■ Work required ■
Restate word for word all of the lines below, with each image left out.

■ Content revision data ■
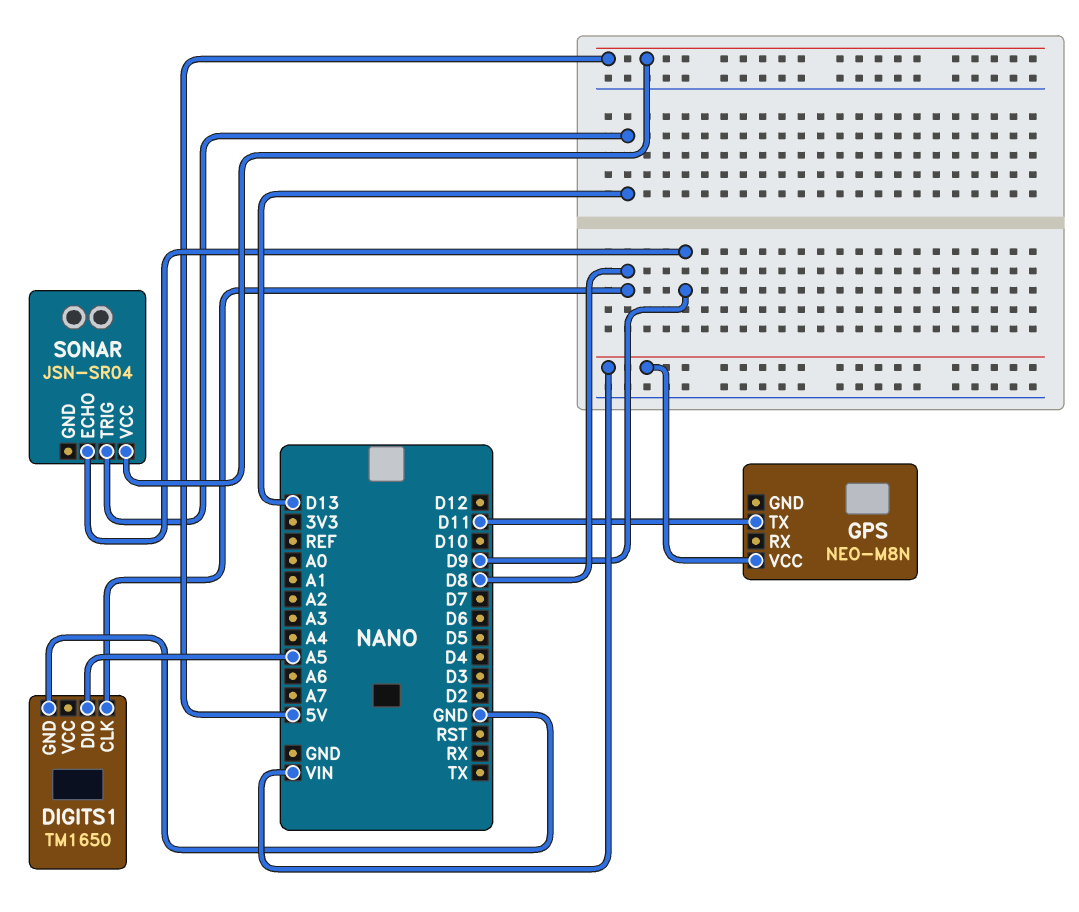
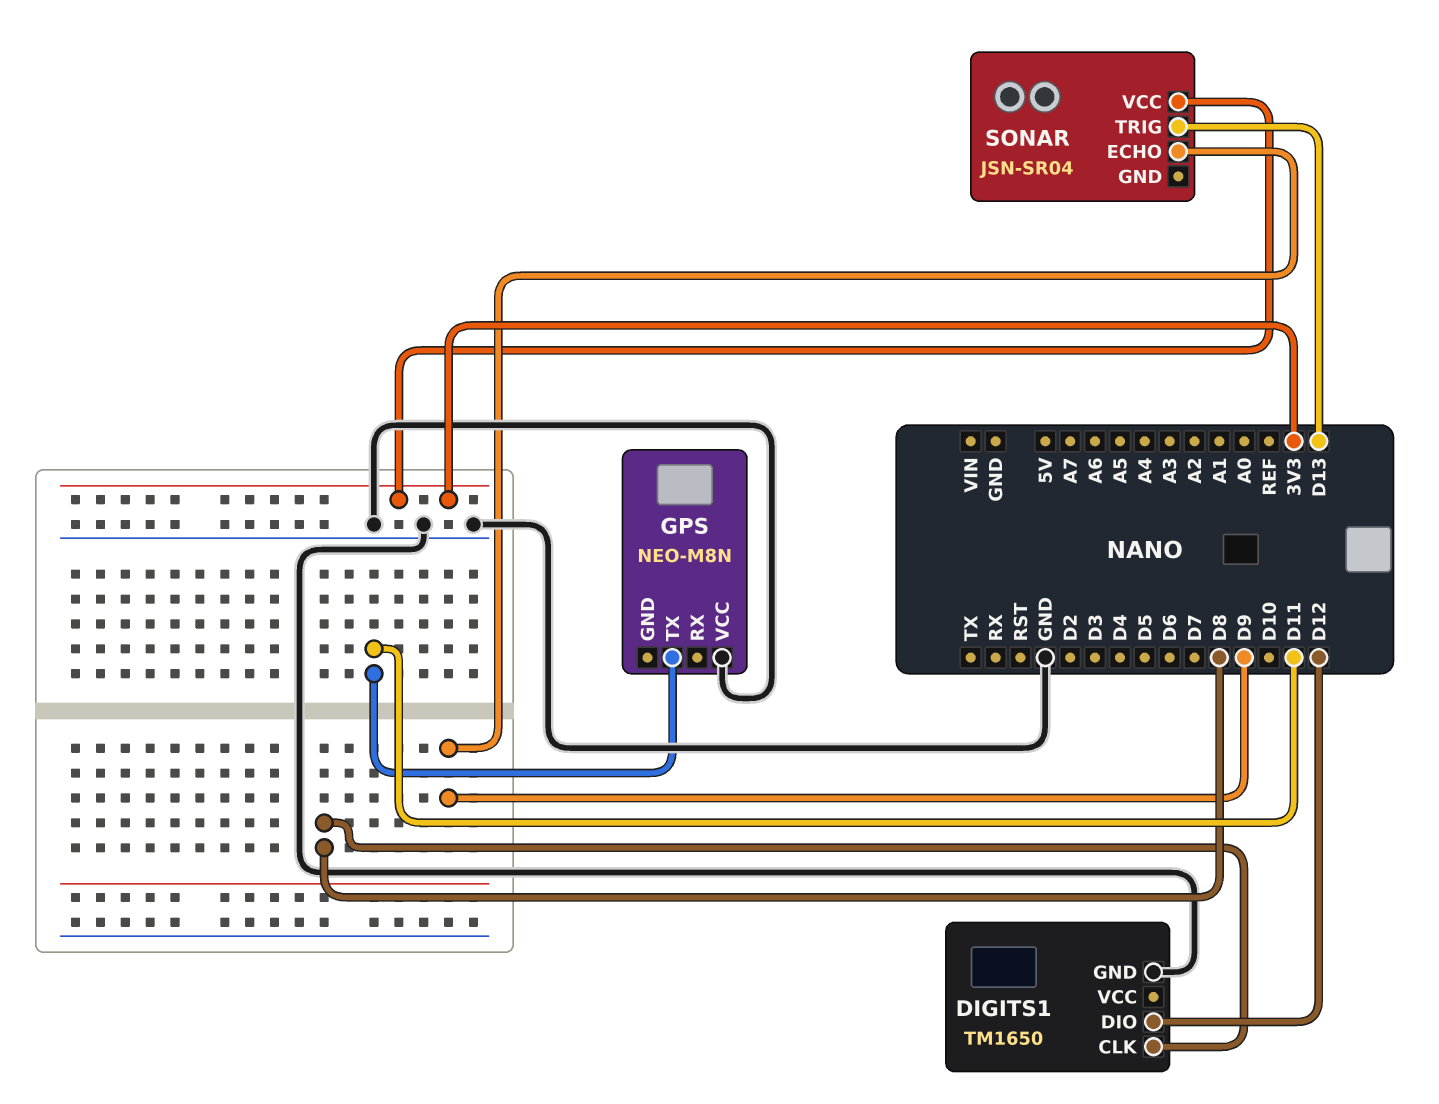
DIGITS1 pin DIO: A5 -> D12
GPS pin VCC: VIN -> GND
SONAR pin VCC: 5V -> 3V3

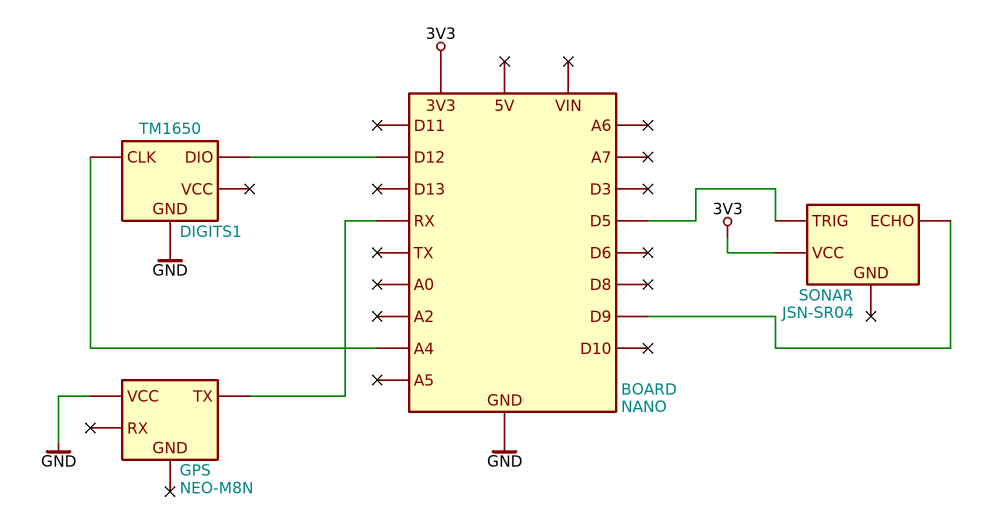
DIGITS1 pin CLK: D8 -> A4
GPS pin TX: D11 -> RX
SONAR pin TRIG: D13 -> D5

■ Reply ■
DIGITS1 pin DIO: A5 -> D12
GPS pin VCC: VIN -> GND
SONAR pin VCC: 5V -> 3V3

DIGITS1 pin CLK: D8 -> A4
GPS pin TX: D11 -> RX
SONAR pin TRIG: D13 -> D5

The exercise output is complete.